[SUPPLIED RECORDS — start]

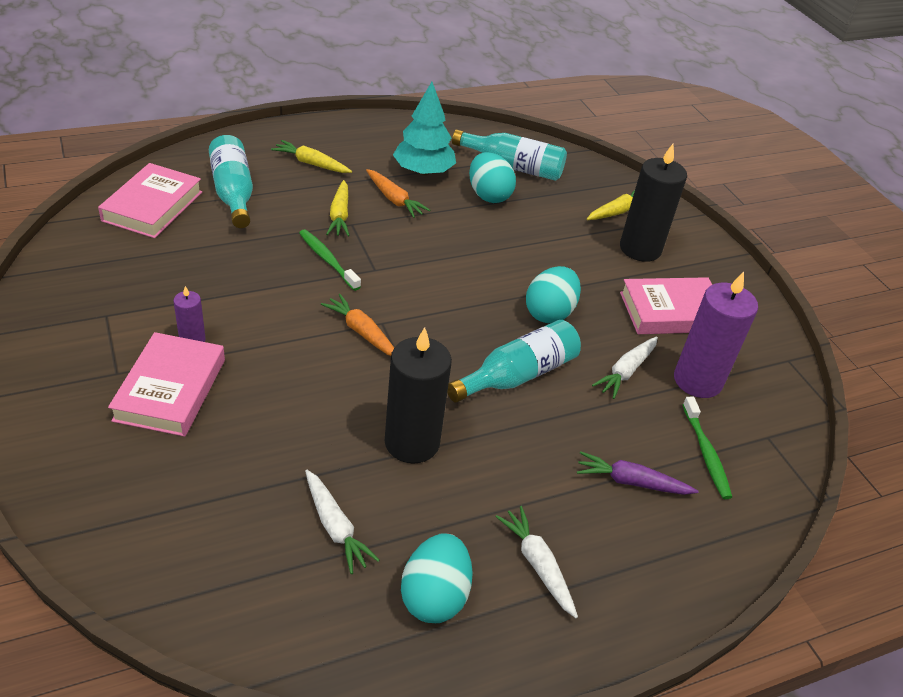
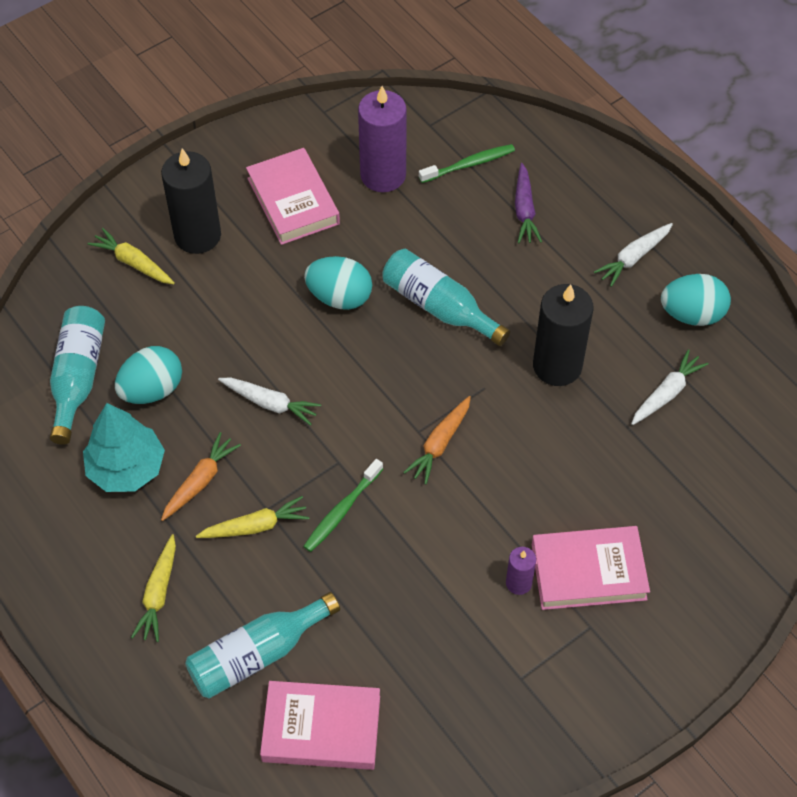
camera: 100 degrees left, 15 degrees up
(626, 371) = (395, 227): white carrot -> white carrot (270, 403)

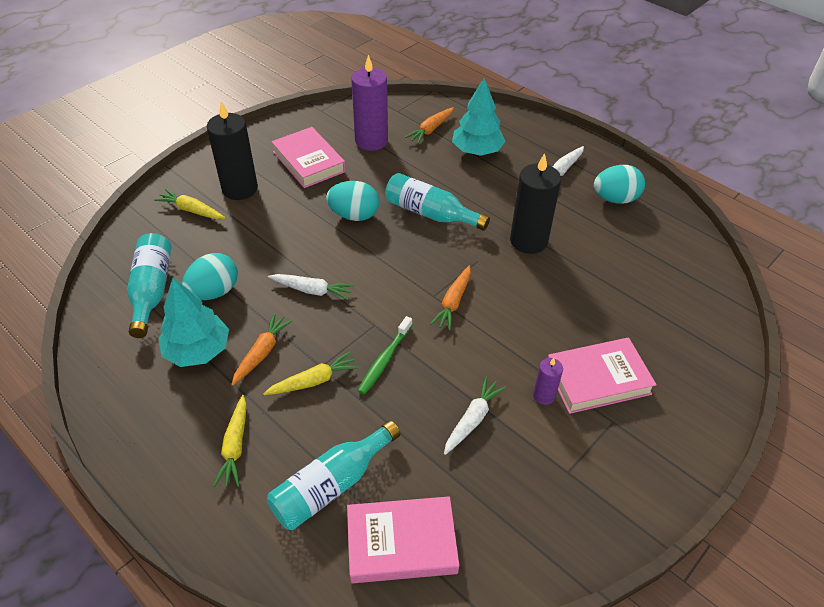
camera: 10 degrees left, 10 degrees down
(469, 164) = (431, 129): green toothbrush -> orange carrot
(524, 210) = (477, 151): purple carrot -> turquoise tree
(666, 393) = (615, 249): white carrot -> white carrot (472, 419)

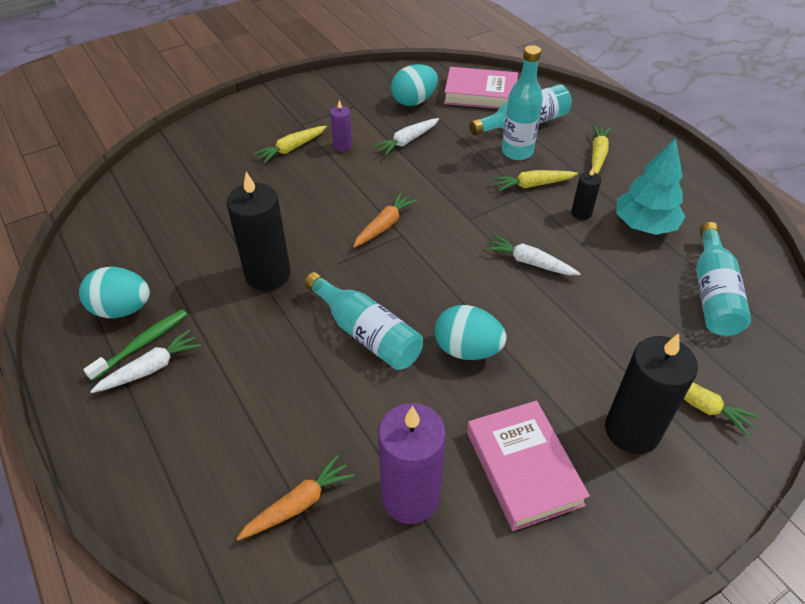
camera: 165 degrees left, 0 degrees up
(214, 292) = (639, 279): turquoise egg -> turquoise egg (414, 101)
(262, 353) = (581, 213): orange carrot -> black candle
(336, 429) = (517, 152): none -> turquoise bottle
(384, 360) = (466, 190): green toothbrush -> green toothbrush (142, 344)
(477, 151) = (248, 434): turquoise tree -> none
(598, 379) = (292, 148): pink book -> yellow carrot

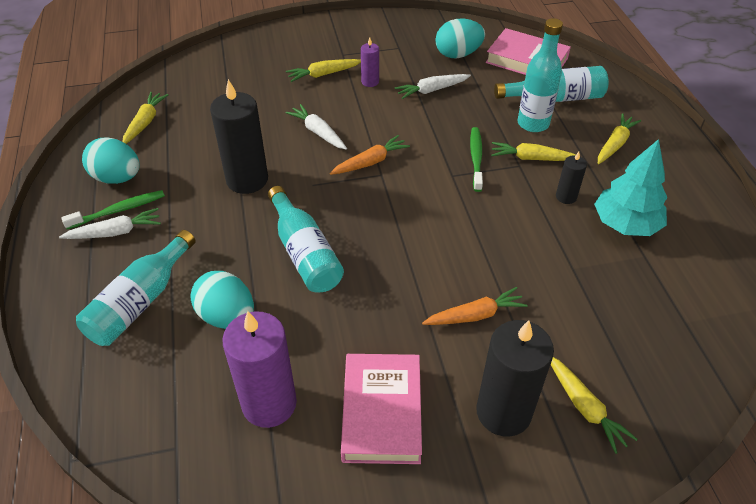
camera: 20 degrees right, 0 degrees up
(123, 242) = (145, 122): none -> yellow carrot
(298, 504) = (174, 378): orange carrot -> orange carrot (475, 315)
(467, 349) = (387, 292): turquoise egg -> turquoise egg (227, 316)
(483, 197) = (476, 158): none -> green toothbrush
(530, 262) = (489, 230): white carrot -> white carrot (318, 132)
(713, 293) = (661, 309): turquoise bottle -> turquoise bottle (140, 301)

[SUPPLIED RECORDS — finish]

WHAT THIS TASK INVOLVES: Which lines in the records above hold the string "orange"? Copy each of them.

RESULT FOR THIS EXERCISE:
(469, 164) = (431, 129): green toothbrush -> orange carrot
(262, 353) = (581, 213): orange carrot -> black candle
(298, 504) = (174, 378): orange carrot -> orange carrot (475, 315)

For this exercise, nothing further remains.